[Opening Listed entries section]
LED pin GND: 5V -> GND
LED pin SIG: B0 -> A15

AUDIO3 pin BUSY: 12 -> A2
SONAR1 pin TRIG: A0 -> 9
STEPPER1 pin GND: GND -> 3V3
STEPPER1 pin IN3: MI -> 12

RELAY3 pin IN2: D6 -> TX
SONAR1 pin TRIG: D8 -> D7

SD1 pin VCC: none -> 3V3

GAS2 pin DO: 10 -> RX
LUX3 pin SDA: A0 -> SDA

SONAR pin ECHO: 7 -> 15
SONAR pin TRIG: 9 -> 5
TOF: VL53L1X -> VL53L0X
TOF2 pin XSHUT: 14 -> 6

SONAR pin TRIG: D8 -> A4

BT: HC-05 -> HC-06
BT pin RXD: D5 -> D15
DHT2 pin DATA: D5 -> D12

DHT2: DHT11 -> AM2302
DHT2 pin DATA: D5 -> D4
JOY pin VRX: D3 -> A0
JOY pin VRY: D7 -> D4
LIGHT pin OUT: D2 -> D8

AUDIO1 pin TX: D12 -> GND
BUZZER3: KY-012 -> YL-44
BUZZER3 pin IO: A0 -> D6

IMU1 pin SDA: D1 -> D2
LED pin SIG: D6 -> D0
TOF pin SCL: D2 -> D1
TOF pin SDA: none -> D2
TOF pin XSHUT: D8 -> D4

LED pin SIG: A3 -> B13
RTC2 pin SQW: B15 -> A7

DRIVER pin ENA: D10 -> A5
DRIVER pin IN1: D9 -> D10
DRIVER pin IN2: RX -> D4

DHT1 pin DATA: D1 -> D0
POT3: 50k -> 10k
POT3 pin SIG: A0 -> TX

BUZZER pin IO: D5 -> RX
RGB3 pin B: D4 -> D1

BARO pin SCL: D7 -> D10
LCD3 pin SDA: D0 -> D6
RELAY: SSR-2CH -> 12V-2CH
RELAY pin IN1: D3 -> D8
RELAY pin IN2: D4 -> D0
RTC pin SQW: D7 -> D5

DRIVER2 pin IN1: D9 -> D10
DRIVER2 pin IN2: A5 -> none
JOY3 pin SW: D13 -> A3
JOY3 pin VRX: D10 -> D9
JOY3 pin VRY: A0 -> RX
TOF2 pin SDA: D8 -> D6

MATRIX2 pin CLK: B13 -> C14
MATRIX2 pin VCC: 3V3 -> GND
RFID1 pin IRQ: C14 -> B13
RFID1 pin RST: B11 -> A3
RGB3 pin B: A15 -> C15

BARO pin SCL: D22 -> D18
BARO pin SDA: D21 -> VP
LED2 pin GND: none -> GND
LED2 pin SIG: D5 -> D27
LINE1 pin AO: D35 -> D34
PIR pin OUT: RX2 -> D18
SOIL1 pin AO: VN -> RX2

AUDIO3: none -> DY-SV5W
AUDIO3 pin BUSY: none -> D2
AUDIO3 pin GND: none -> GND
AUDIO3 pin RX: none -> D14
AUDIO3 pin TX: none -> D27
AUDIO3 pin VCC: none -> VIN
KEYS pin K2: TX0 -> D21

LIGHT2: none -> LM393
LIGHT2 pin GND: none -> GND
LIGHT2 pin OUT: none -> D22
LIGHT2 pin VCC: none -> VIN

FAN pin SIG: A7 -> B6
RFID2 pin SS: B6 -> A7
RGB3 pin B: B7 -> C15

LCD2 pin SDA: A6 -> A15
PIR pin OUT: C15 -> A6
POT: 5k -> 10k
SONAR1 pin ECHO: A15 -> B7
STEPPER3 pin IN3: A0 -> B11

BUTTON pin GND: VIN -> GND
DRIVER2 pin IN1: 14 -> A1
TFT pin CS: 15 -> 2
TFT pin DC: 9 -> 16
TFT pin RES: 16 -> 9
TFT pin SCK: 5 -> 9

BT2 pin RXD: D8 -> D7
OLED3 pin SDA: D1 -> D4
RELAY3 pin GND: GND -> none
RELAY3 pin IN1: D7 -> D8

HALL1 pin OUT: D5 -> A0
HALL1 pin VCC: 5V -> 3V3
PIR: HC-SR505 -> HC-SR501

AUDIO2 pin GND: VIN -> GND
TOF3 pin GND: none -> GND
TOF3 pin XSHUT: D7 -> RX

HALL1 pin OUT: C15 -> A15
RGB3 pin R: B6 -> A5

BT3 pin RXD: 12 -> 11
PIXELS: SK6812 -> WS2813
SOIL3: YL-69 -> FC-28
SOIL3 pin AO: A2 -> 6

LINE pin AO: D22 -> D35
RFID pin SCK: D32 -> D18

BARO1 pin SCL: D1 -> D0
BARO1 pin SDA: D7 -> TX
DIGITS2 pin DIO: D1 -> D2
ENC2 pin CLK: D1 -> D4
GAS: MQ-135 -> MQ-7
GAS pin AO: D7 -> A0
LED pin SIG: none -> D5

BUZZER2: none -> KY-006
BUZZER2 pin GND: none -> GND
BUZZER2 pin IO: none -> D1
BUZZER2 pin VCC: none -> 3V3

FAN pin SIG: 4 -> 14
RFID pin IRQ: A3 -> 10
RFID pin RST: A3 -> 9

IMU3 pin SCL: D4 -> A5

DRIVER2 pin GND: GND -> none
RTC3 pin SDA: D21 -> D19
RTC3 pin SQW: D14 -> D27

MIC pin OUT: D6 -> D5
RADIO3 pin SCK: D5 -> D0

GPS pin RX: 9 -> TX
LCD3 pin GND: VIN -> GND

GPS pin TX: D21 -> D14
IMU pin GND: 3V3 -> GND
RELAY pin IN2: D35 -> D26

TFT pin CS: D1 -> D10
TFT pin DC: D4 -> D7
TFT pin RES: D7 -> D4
[Closing Listed entries section]
■ **What the task asks**: Only the lines above from the one with "TOF: VL53L1X -> VL53L0X" up to and including the one with "AUDIO3 pin TX: none -> D27" should be repeated, exactly as written.

■ **Response to the task**:
TOF: VL53L1X -> VL53L0X
TOF2 pin XSHUT: 14 -> 6

SONAR pin TRIG: D8 -> A4

BT: HC-05 -> HC-06
BT pin RXD: D5 -> D15
DHT2 pin DATA: D5 -> D12

DHT2: DHT11 -> AM2302
DHT2 pin DATA: D5 -> D4
JOY pin VRX: D3 -> A0
JOY pin VRY: D7 -> D4
LIGHT pin OUT: D2 -> D8

AUDIO1 pin TX: D12 -> GND
BUZZER3: KY-012 -> YL-44
BUZZER3 pin IO: A0 -> D6

IMU1 pin SDA: D1 -> D2
LED pin SIG: D6 -> D0
TOF pin SCL: D2 -> D1
TOF pin SDA: none -> D2
TOF pin XSHUT: D8 -> D4

LED pin SIG: A3 -> B13
RTC2 pin SQW: B15 -> A7

DRIVER pin ENA: D10 -> A5
DRIVER pin IN1: D9 -> D10
DRIVER pin IN2: RX -> D4

DHT1 pin DATA: D1 -> D0
POT3: 50k -> 10k
POT3 pin SIG: A0 -> TX

BUZZER pin IO: D5 -> RX
RGB3 pin B: D4 -> D1

BARO pin SCL: D7 -> D10
LCD3 pin SDA: D0 -> D6
RELAY: SSR-2CH -> 12V-2CH
RELAY pin IN1: D3 -> D8
RELAY pin IN2: D4 -> D0
RTC pin SQW: D7 -> D5

DRIVER2 pin IN1: D9 -> D10
DRIVER2 pin IN2: A5 -> none
JOY3 pin SW: D13 -> A3
JOY3 pin VRX: D10 -> D9
JOY3 pin VRY: A0 -> RX
TOF2 pin SDA: D8 -> D6

MATRIX2 pin CLK: B13 -> C14
MATRIX2 pin VCC: 3V3 -> GND
RFID1 pin IRQ: C14 -> B13
RFID1 pin RST: B11 -> A3
RGB3 pin B: A15 -> C15

BARO pin SCL: D22 -> D18
BARO pin SDA: D21 -> VP
LED2 pin GND: none -> GND
LED2 pin SIG: D5 -> D27
LINE1 pin AO: D35 -> D34
PIR pin OUT: RX2 -> D18
SOIL1 pin AO: VN -> RX2

AUDIO3: none -> DY-SV5W
AUDIO3 pin BUSY: none -> D2
AUDIO3 pin GND: none -> GND
AUDIO3 pin RX: none -> D14
AUDIO3 pin TX: none -> D27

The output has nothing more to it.